▶ Provided entries
※

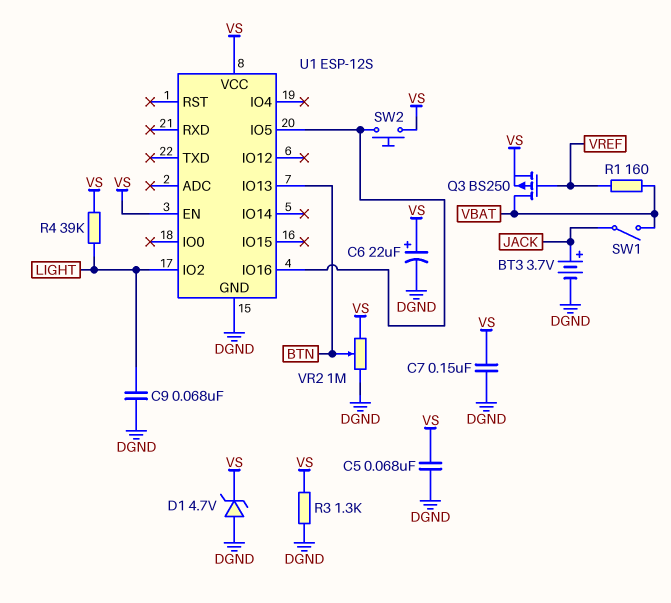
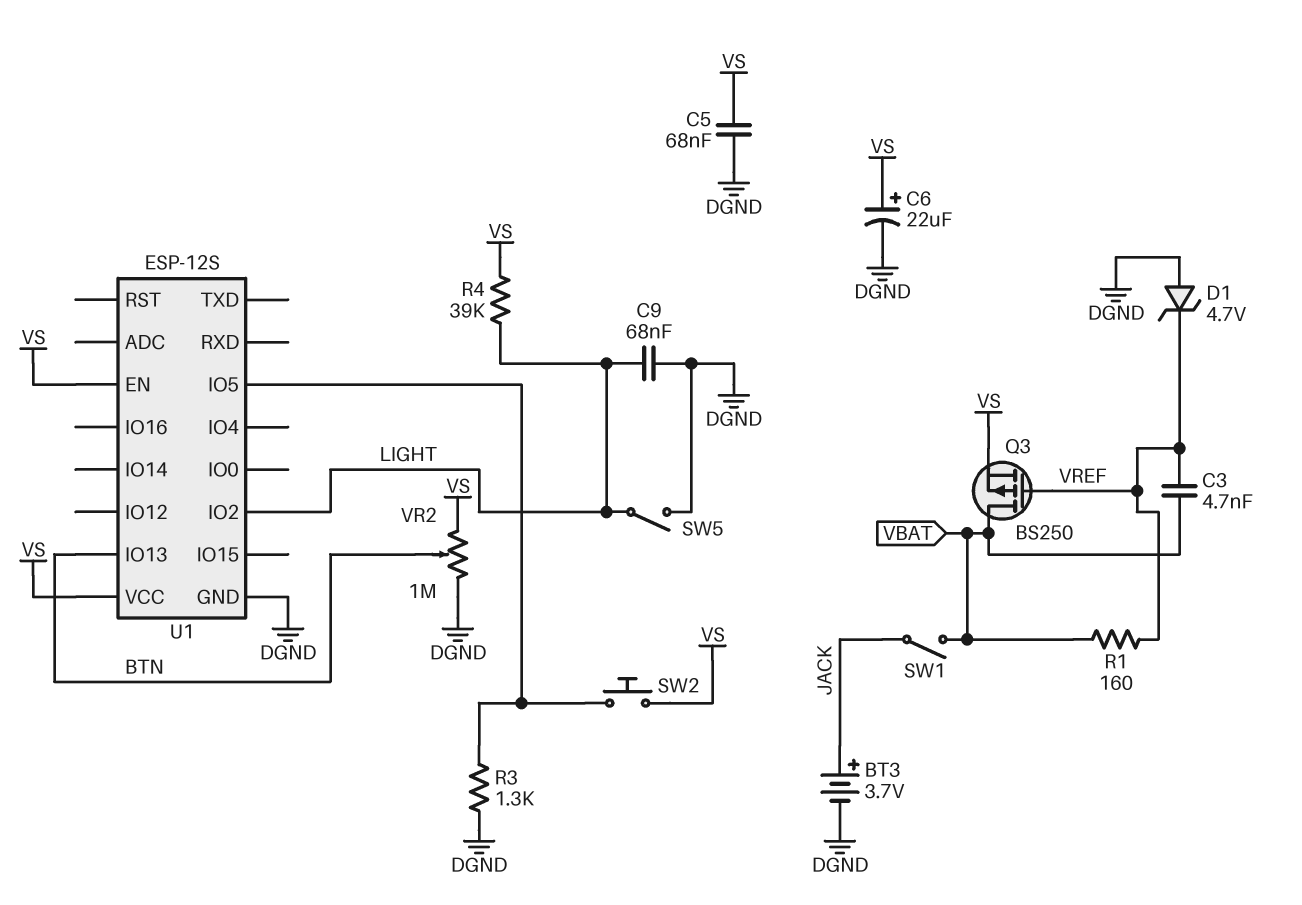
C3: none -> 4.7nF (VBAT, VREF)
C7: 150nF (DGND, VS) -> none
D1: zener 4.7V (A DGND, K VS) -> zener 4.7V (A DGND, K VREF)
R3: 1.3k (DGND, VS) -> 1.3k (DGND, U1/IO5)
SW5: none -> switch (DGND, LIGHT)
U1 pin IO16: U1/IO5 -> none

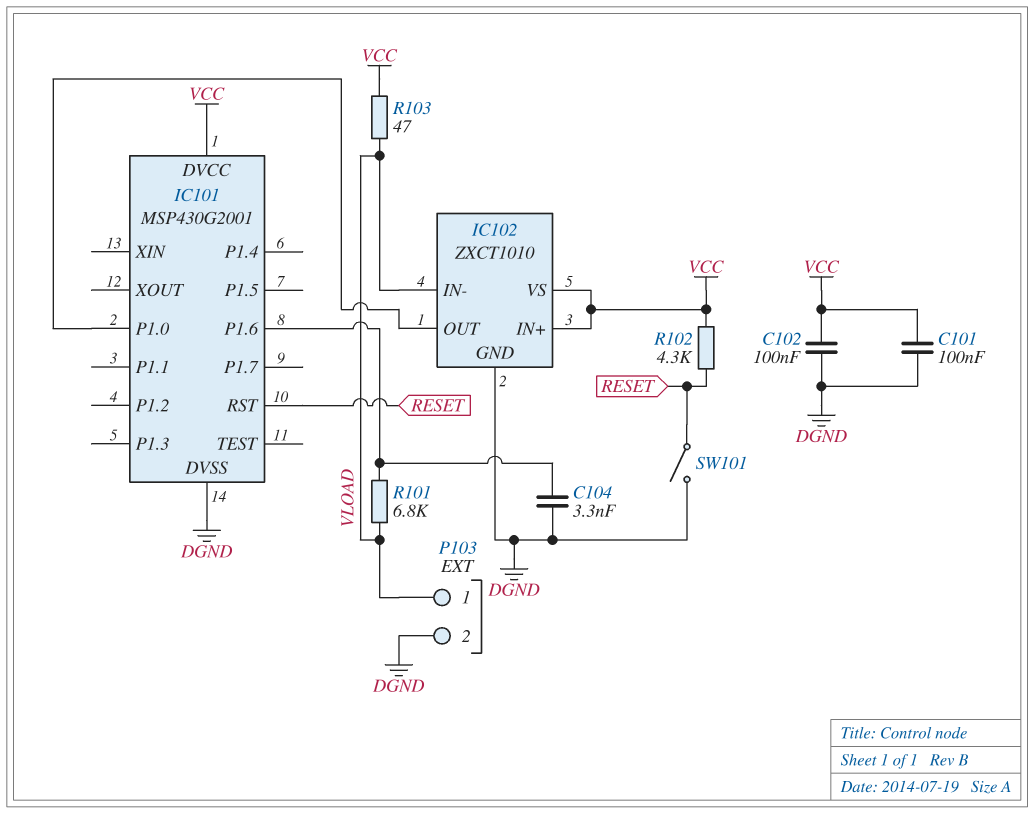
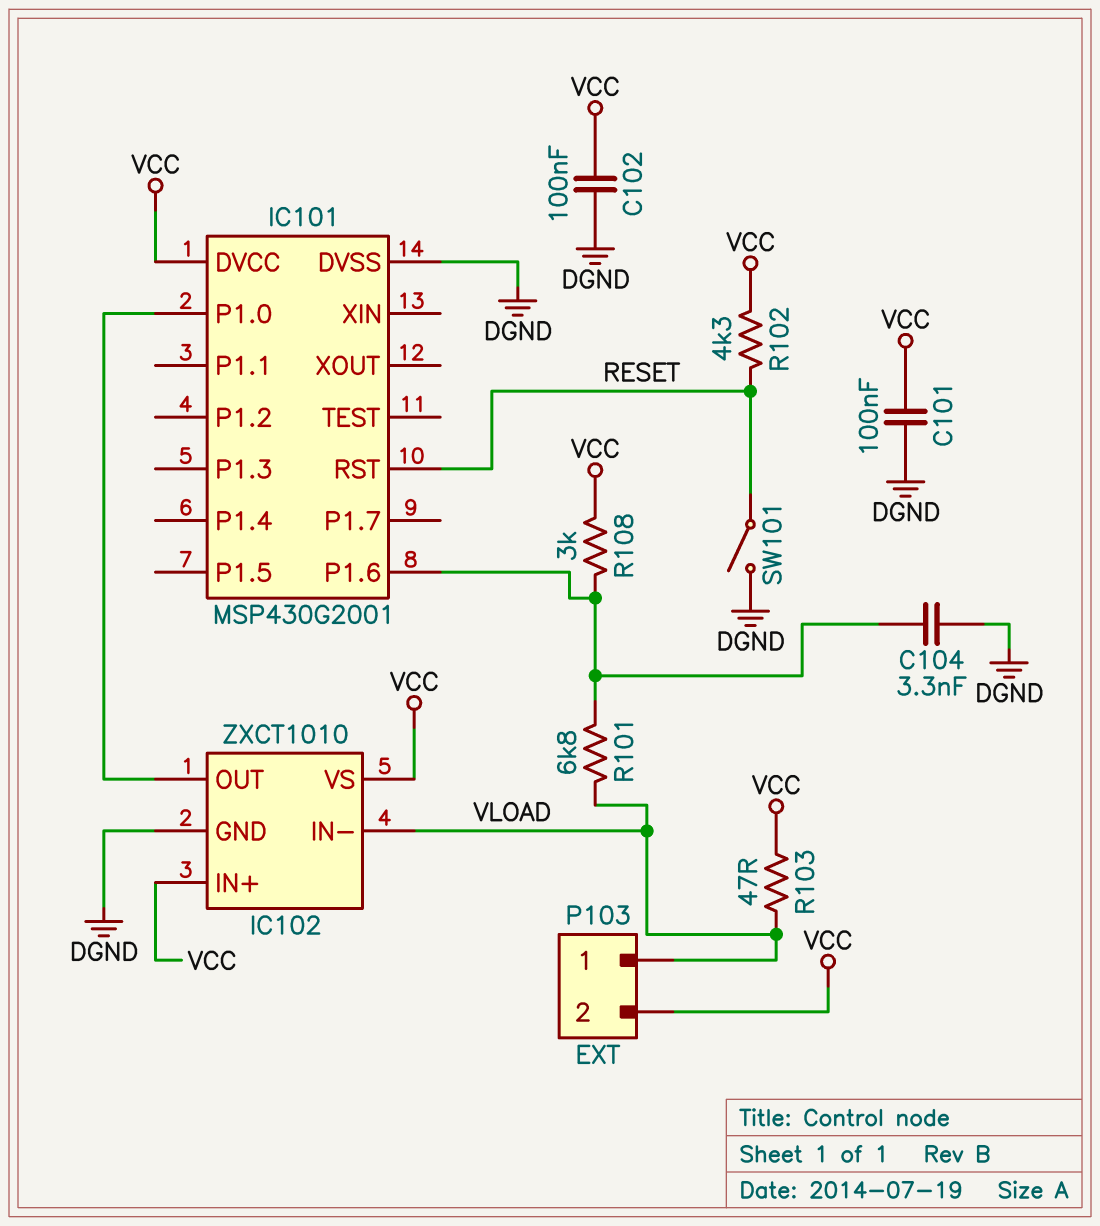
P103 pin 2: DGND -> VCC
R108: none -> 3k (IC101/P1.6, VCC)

※

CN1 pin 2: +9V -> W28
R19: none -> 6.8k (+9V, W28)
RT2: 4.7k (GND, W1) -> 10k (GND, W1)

※

▶ What is required
Report all lines of the data above that include the string "VREF".

▶ Exercise solution
C3: none -> 4.7nF (VBAT, VREF)
D1: zener 4.7V (A DGND, K VS) -> zener 4.7V (A DGND, K VREF)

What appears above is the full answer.